ACTIVITY: The answer should hold every line of the listing, unchanged and free of images.

PROVIDED DATA:
===============
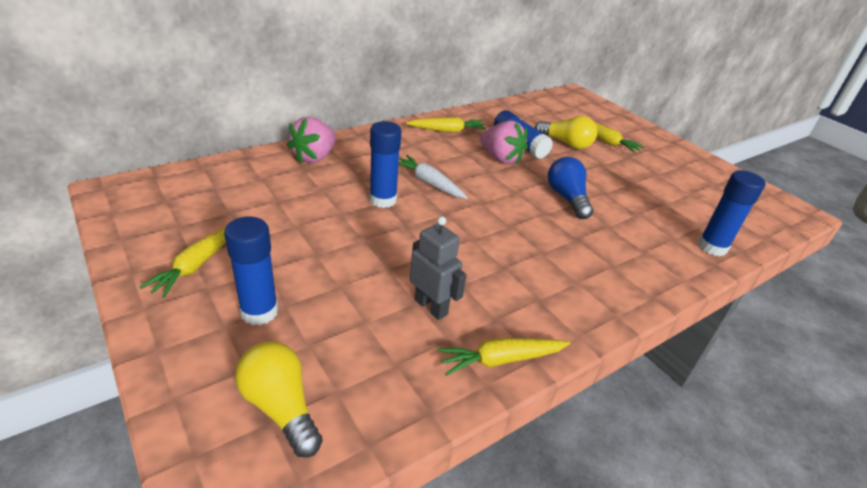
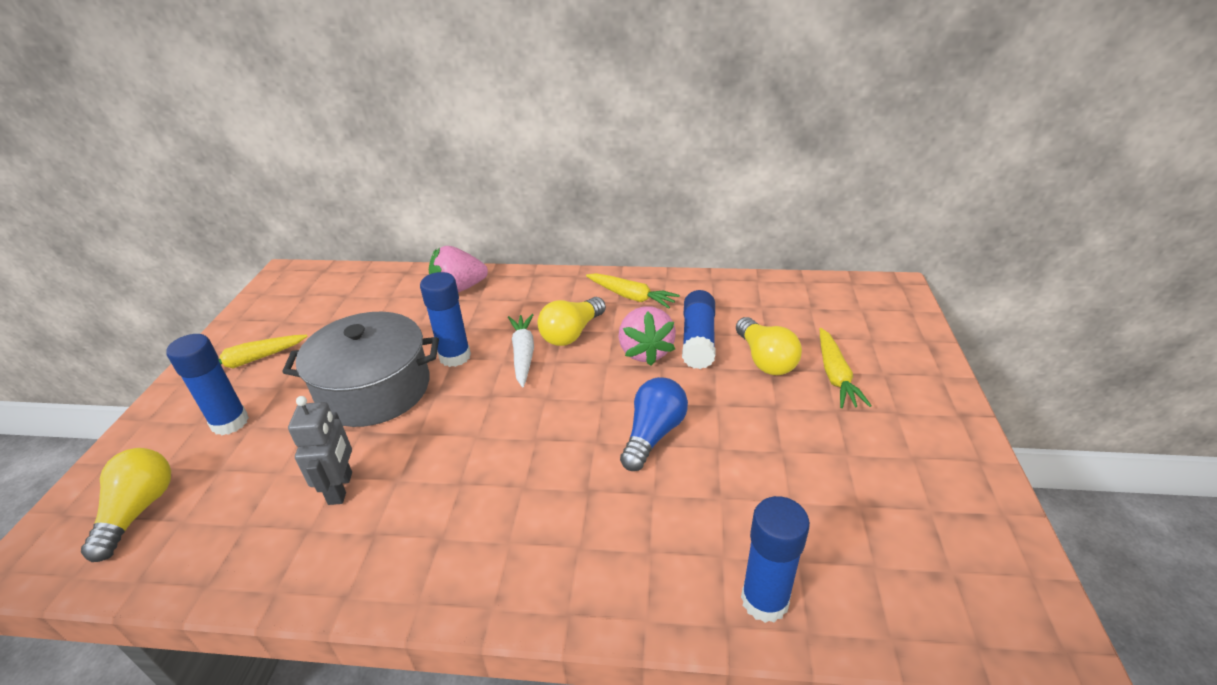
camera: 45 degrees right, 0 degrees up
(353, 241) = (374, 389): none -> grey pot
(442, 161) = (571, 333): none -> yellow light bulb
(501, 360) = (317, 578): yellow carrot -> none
===============
SOLUTION:
camera: 45 degrees right, 0 degrees up
(353, 241) = (374, 389): none -> grey pot
(442, 161) = (571, 333): none -> yellow light bulb
(501, 360) = (317, 578): yellow carrot -> none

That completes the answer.